— Begin RECORDS —
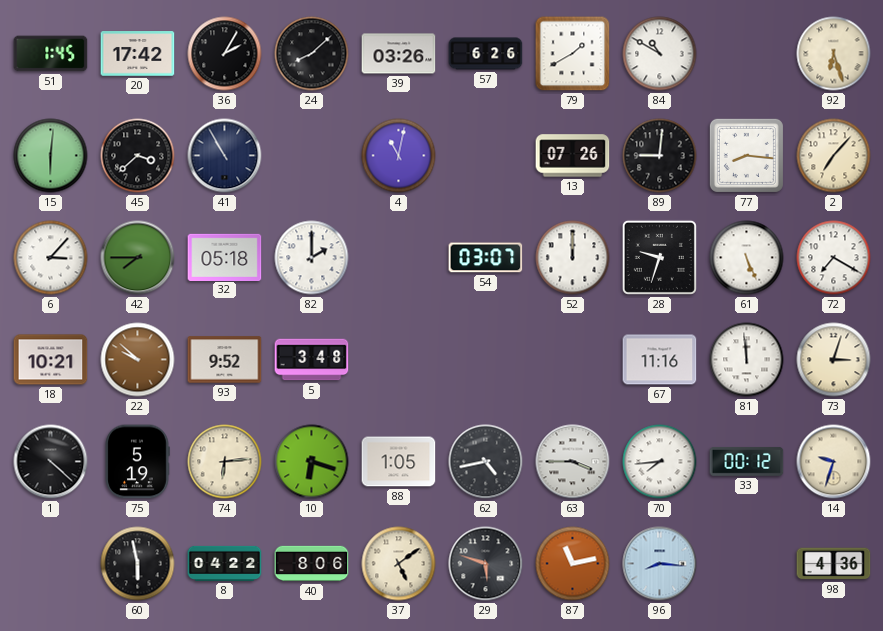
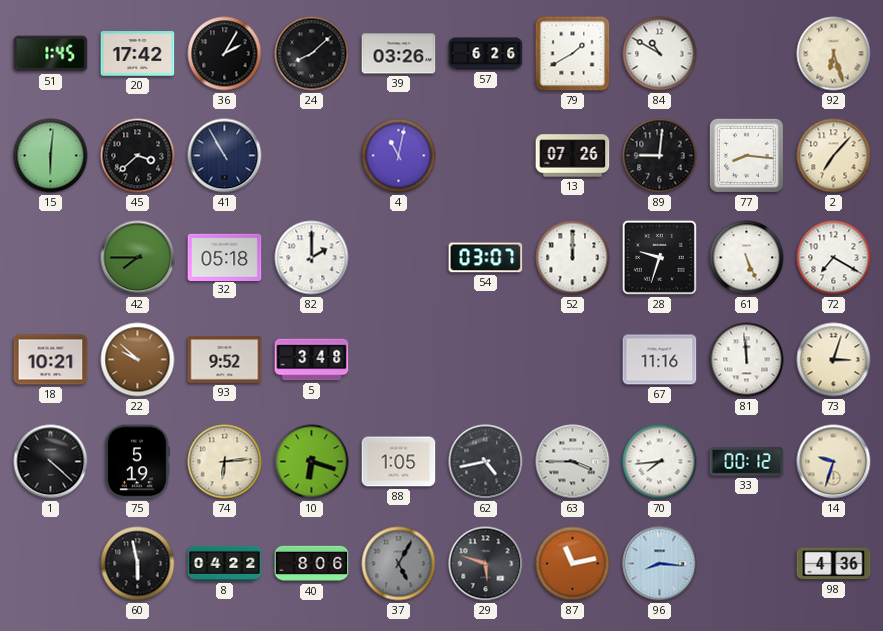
6: 3:07 -> none
37: 5:09 -> 5:05
37 dial: cream -> grey
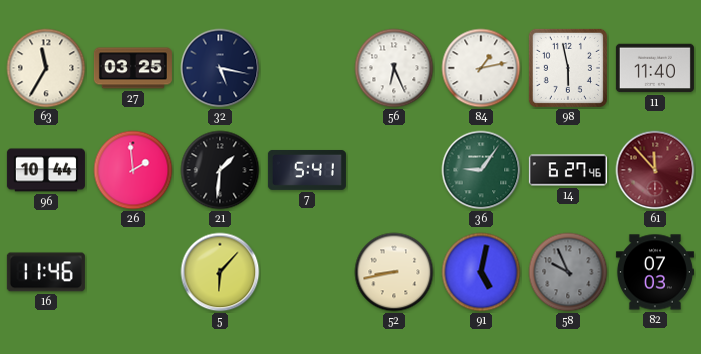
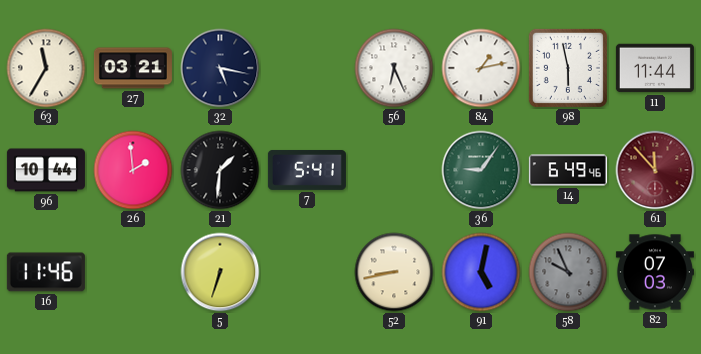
27: 03:25 -> 03:21
11: 11:40 -> 11:44
14: 6:27 -> 6:49
5: 6:07 -> 6:33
— End RECORDS —
- [EXERCISE REQUIREMENTS]:
Copy the lines of the material above again with "dial" replaced by "face" everywhere it appears, and change nothing else. Leave out the pictures.

- [IN RESPONSE]:
6: 3:07 -> none
37: 5:09 -> 5:05
37 face: cream -> grey
27: 03:25 -> 03:21
11: 11:40 -> 11:44
14: 6:27 -> 6:49
5: 6:07 -> 6:33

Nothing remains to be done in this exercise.